Lines from the line with "pink eraser [137,161,182,196]" to the line with "blue pot [311,228,367,286]" in the entries below, and only those, must be output exactly, with both ends included.

Top of PROVIDED RECORDS

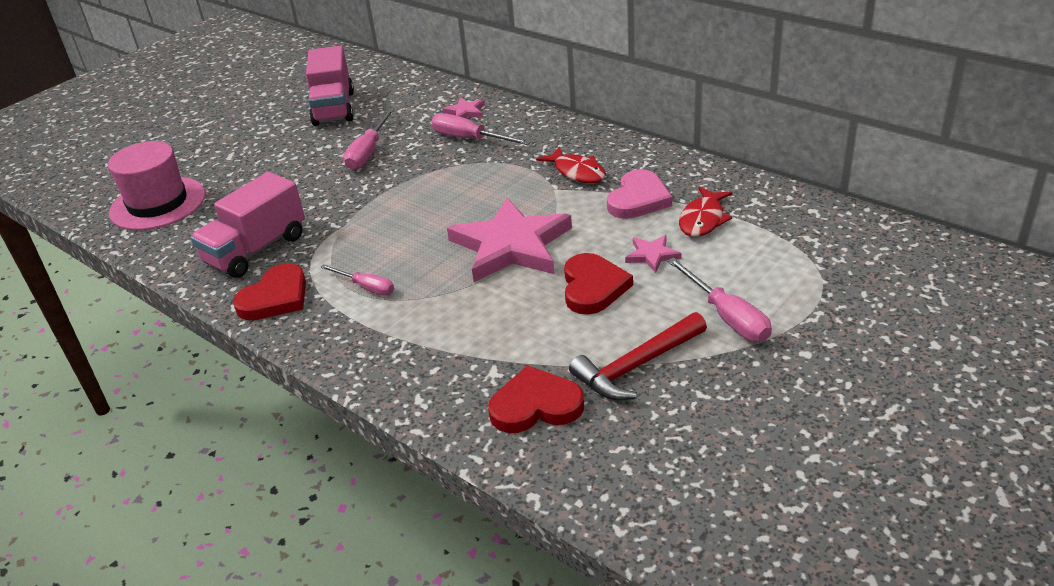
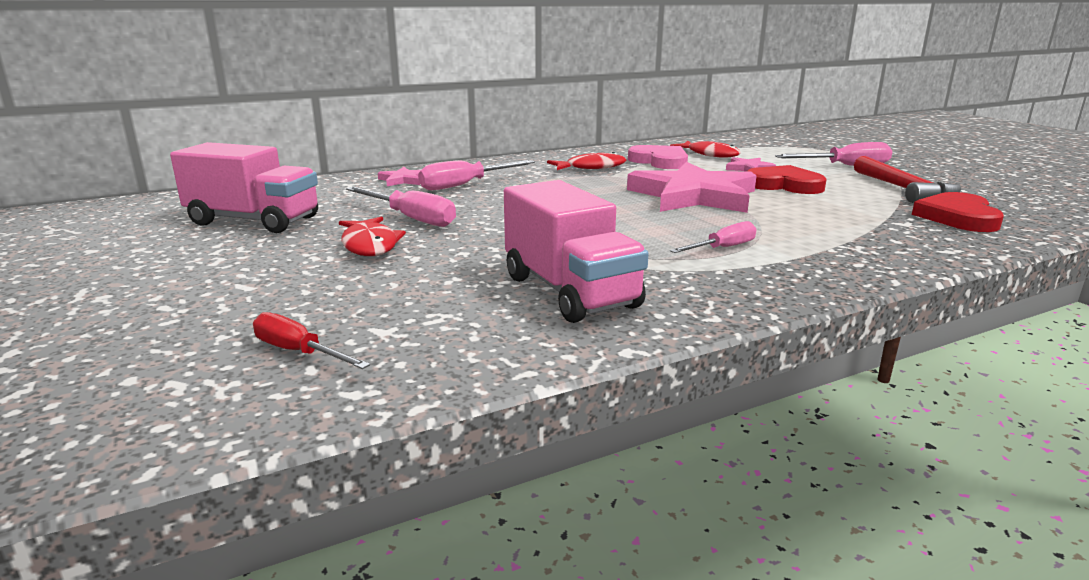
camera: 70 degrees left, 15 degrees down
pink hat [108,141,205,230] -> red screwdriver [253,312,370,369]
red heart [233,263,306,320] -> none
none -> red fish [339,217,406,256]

Bottom of PROVIDED RECORDS
Top of PROVIDED RECORDS

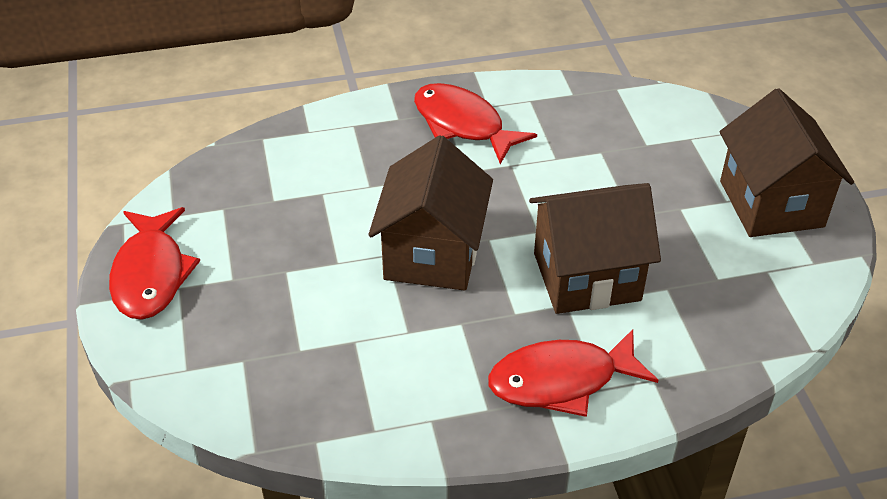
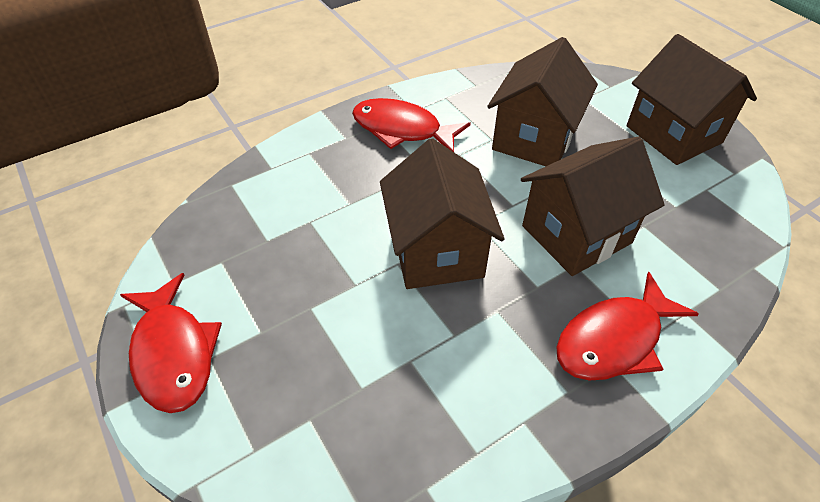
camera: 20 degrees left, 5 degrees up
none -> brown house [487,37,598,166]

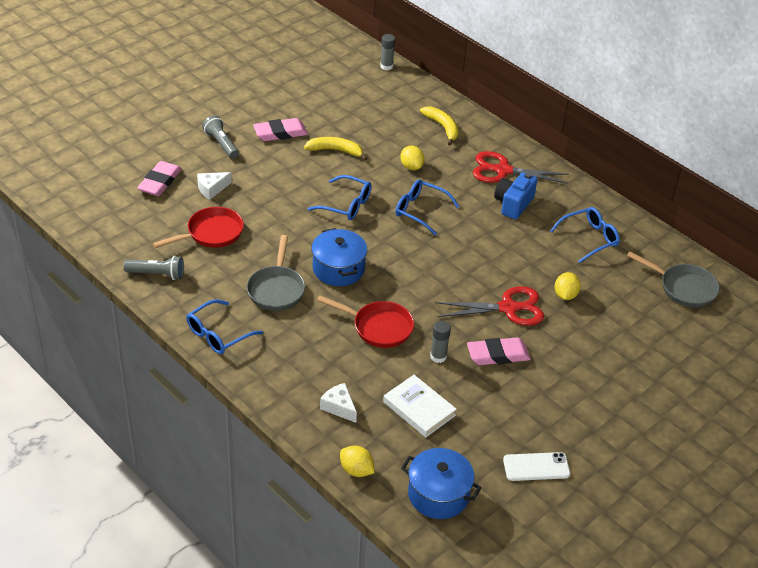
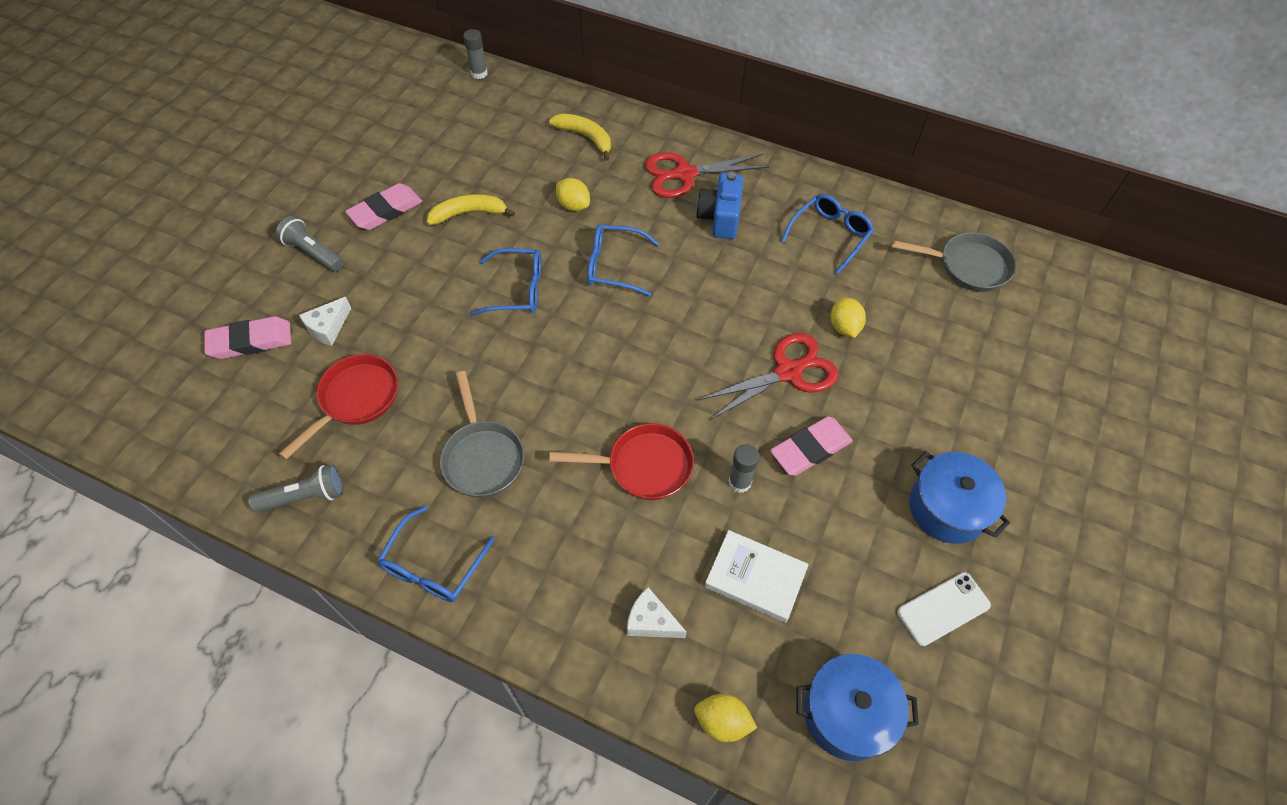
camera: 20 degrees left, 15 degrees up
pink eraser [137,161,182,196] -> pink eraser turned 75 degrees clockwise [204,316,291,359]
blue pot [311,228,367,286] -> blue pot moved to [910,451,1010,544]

Bottom of PROVIDED RECORDS
Top of PROVIDED RECORDS

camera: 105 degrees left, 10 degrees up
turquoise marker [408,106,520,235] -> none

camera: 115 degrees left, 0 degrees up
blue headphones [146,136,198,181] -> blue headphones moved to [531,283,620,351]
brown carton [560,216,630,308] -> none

Bottom of PROVIDED RECORDS

EXERCISE RESULT |
pink eraser [137,161,182,196] -> pink eraser turned 75 degrees clockwise [204,316,291,359]
blue pot [311,228,367,286] -> blue pot moved to [910,451,1010,544]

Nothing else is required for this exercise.